Each record below is to be restated word for word.

Input data below:

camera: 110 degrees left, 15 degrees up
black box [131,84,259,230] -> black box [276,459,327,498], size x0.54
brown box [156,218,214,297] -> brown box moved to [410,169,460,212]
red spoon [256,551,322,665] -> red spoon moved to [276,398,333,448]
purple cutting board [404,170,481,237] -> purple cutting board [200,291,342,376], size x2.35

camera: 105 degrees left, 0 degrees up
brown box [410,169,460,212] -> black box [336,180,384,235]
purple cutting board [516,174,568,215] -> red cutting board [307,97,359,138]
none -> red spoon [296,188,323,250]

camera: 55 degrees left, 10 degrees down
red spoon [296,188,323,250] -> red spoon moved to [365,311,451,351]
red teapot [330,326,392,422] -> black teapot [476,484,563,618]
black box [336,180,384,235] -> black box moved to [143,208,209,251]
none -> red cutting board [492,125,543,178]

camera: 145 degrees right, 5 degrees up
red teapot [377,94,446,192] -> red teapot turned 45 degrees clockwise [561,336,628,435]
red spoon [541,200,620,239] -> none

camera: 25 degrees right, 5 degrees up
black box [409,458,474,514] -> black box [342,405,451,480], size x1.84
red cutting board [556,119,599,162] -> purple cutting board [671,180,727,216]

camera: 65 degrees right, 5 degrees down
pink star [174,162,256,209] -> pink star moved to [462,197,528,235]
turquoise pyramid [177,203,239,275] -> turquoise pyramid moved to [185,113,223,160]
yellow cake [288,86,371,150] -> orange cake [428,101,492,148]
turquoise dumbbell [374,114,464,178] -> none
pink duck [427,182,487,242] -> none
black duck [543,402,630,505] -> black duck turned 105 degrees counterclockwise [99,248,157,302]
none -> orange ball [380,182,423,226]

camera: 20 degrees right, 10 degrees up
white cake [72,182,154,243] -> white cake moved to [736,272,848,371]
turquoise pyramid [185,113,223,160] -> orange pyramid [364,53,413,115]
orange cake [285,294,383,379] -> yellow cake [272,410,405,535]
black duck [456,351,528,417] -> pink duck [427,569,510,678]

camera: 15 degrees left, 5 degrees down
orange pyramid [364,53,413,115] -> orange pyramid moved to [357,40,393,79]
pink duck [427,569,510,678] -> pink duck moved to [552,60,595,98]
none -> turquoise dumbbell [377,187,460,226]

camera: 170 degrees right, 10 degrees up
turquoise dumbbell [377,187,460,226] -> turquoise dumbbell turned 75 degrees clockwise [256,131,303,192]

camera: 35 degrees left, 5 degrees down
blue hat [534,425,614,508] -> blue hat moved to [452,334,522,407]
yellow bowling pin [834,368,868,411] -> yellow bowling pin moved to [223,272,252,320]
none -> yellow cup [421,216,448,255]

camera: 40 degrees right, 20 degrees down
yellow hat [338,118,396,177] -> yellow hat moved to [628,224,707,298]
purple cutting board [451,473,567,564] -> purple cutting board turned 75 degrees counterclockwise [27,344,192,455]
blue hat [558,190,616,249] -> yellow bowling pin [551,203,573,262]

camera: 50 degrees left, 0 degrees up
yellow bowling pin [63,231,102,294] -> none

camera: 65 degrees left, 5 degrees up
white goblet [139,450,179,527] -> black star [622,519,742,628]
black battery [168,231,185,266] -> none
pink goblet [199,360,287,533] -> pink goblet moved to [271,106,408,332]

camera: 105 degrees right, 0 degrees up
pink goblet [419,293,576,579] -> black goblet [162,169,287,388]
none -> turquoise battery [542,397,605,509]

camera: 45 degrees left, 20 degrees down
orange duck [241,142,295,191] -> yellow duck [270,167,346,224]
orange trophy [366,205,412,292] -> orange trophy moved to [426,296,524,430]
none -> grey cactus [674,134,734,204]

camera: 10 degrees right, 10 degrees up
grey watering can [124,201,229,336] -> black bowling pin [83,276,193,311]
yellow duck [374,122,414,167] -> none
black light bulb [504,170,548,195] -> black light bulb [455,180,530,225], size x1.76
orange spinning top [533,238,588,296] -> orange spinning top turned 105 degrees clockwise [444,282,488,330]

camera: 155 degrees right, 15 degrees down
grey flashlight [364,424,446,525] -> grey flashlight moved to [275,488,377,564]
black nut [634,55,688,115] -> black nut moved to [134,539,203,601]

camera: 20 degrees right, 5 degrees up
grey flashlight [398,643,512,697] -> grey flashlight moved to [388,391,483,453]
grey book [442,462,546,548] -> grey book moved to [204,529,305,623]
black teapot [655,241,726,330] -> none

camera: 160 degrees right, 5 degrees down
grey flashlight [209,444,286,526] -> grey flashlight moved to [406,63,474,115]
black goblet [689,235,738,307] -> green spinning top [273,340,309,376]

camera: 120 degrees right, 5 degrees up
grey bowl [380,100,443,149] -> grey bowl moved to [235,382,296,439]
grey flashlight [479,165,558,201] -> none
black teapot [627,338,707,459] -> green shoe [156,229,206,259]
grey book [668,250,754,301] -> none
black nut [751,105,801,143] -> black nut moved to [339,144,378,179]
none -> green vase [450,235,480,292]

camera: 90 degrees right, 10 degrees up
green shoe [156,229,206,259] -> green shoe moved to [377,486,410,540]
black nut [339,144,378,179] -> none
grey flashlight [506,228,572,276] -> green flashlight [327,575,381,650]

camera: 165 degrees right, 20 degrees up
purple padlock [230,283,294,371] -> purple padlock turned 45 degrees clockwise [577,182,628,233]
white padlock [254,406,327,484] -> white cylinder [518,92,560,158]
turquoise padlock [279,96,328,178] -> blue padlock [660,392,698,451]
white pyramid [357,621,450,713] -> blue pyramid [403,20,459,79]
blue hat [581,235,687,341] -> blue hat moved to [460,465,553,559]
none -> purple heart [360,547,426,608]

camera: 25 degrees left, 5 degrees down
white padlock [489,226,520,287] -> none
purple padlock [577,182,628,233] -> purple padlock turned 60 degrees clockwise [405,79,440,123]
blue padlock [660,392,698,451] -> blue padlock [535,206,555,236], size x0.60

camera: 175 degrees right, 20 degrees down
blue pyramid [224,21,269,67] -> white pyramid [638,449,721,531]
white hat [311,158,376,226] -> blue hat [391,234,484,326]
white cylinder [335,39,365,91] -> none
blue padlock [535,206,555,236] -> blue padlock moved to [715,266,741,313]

End of Input data.

Task result:
camera: 110 degrees left, 15 degrees up
black box [131,84,259,230] -> black box [276,459,327,498], size x0.54
brown box [156,218,214,297] -> brown box moved to [410,169,460,212]
red spoon [256,551,322,665] -> red spoon moved to [276,398,333,448]
purple cutting board [404,170,481,237] -> purple cutting board [200,291,342,376], size x2.35

camera: 105 degrees left, 0 degrees up
brown box [410,169,460,212] -> black box [336,180,384,235]
purple cutting board [516,174,568,215] -> red cutting board [307,97,359,138]
none -> red spoon [296,188,323,250]

camera: 55 degrees left, 10 degrees down
red spoon [296,188,323,250] -> red spoon moved to [365,311,451,351]
red teapot [330,326,392,422] -> black teapot [476,484,563,618]
black box [336,180,384,235] -> black box moved to [143,208,209,251]
none -> red cutting board [492,125,543,178]

camera: 145 degrees right, 5 degrees up
red teapot [377,94,446,192] -> red teapot turned 45 degrees clockwise [561,336,628,435]
red spoon [541,200,620,239] -> none

camera: 25 degrees right, 5 degrees up
black box [409,458,474,514] -> black box [342,405,451,480], size x1.84
red cutting board [556,119,599,162] -> purple cutting board [671,180,727,216]

camera: 65 degrees right, 5 degrees down
pink star [174,162,256,209] -> pink star moved to [462,197,528,235]
turquoise pyramid [177,203,239,275] -> turquoise pyramid moved to [185,113,223,160]
yellow cake [288,86,371,150] -> orange cake [428,101,492,148]
turquoise dumbbell [374,114,464,178] -> none
pink duck [427,182,487,242] -> none
black duck [543,402,630,505] -> black duck turned 105 degrees counterclockwise [99,248,157,302]
none -> orange ball [380,182,423,226]

camera: 20 degrees right, 10 degrees up
white cake [72,182,154,243] -> white cake moved to [736,272,848,371]
turquoise pyramid [185,113,223,160] -> orange pyramid [364,53,413,115]
orange cake [285,294,383,379] -> yellow cake [272,410,405,535]
black duck [456,351,528,417] -> pink duck [427,569,510,678]

camera: 15 degrees left, 5 degrees down
orange pyramid [364,53,413,115] -> orange pyramid moved to [357,40,393,79]
pink duck [427,569,510,678] -> pink duck moved to [552,60,595,98]
none -> turquoise dumbbell [377,187,460,226]

camera: 170 degrees right, 10 degrees up
turquoise dumbbell [377,187,460,226] -> turquoise dumbbell turned 75 degrees clockwise [256,131,303,192]

camera: 35 degrees left, 5 degrees down
blue hat [534,425,614,508] -> blue hat moved to [452,334,522,407]
yellow bowling pin [834,368,868,411] -> yellow bowling pin moved to [223,272,252,320]
none -> yellow cup [421,216,448,255]

camera: 40 degrees right, 20 degrees down
yellow hat [338,118,396,177] -> yellow hat moved to [628,224,707,298]
purple cutting board [451,473,567,564] -> purple cutting board turned 75 degrees counterclockwise [27,344,192,455]
blue hat [558,190,616,249] -> yellow bowling pin [551,203,573,262]

camera: 50 degrees left, 0 degrees up
yellow bowling pin [63,231,102,294] -> none

camera: 65 degrees left, 5 degrees up
white goblet [139,450,179,527] -> black star [622,519,742,628]
black battery [168,231,185,266] -> none
pink goblet [199,360,287,533] -> pink goblet moved to [271,106,408,332]

camera: 105 degrees right, 0 degrees up
pink goblet [419,293,576,579] -> black goblet [162,169,287,388]
none -> turquoise battery [542,397,605,509]

camera: 45 degrees left, 20 degrees down
orange duck [241,142,295,191] -> yellow duck [270,167,346,224]
orange trophy [366,205,412,292] -> orange trophy moved to [426,296,524,430]
none -> grey cactus [674,134,734,204]

camera: 10 degrees right, 10 degrees up
grey watering can [124,201,229,336] -> black bowling pin [83,276,193,311]
yellow duck [374,122,414,167] -> none
black light bulb [504,170,548,195] -> black light bulb [455,180,530,225], size x1.76
orange spinning top [533,238,588,296] -> orange spinning top turned 105 degrees clockwise [444,282,488,330]

camera: 155 degrees right, 15 degrees down
grey flashlight [364,424,446,525] -> grey flashlight moved to [275,488,377,564]
black nut [634,55,688,115] -> black nut moved to [134,539,203,601]

camera: 20 degrees right, 5 degrees up
grey flashlight [398,643,512,697] -> grey flashlight moved to [388,391,483,453]
grey book [442,462,546,548] -> grey book moved to [204,529,305,623]
black teapot [655,241,726,330] -> none

camera: 160 degrees right, 5 degrees down
grey flashlight [209,444,286,526] -> grey flashlight moved to [406,63,474,115]
black goblet [689,235,738,307] -> green spinning top [273,340,309,376]

camera: 120 degrees right, 5 degrees up
grey bowl [380,100,443,149] -> grey bowl moved to [235,382,296,439]
grey flashlight [479,165,558,201] -> none
black teapot [627,338,707,459] -> green shoe [156,229,206,259]
grey book [668,250,754,301] -> none
black nut [751,105,801,143] -> black nut moved to [339,144,378,179]
none -> green vase [450,235,480,292]

camera: 90 degrees right, 10 degrees up
green shoe [156,229,206,259] -> green shoe moved to [377,486,410,540]
black nut [339,144,378,179] -> none
grey flashlight [506,228,572,276] -> green flashlight [327,575,381,650]

camera: 165 degrees right, 20 degrees up
purple padlock [230,283,294,371] -> purple padlock turned 45 degrees clockwise [577,182,628,233]
white padlock [254,406,327,484] -> white cylinder [518,92,560,158]
turquoise padlock [279,96,328,178] -> blue padlock [660,392,698,451]
white pyramid [357,621,450,713] -> blue pyramid [403,20,459,79]
blue hat [581,235,687,341] -> blue hat moved to [460,465,553,559]
none -> purple heart [360,547,426,608]

camera: 25 degrees left, 5 degrees down
white padlock [489,226,520,287] -> none
purple padlock [577,182,628,233] -> purple padlock turned 60 degrees clockwise [405,79,440,123]
blue padlock [660,392,698,451] -> blue padlock [535,206,555,236], size x0.60

camera: 175 degrees right, 20 degrees down
blue pyramid [224,21,269,67] -> white pyramid [638,449,721,531]
white hat [311,158,376,226] -> blue hat [391,234,484,326]
white cylinder [335,39,365,91] -> none
blue padlock [535,206,555,236] -> blue padlock moved to [715,266,741,313]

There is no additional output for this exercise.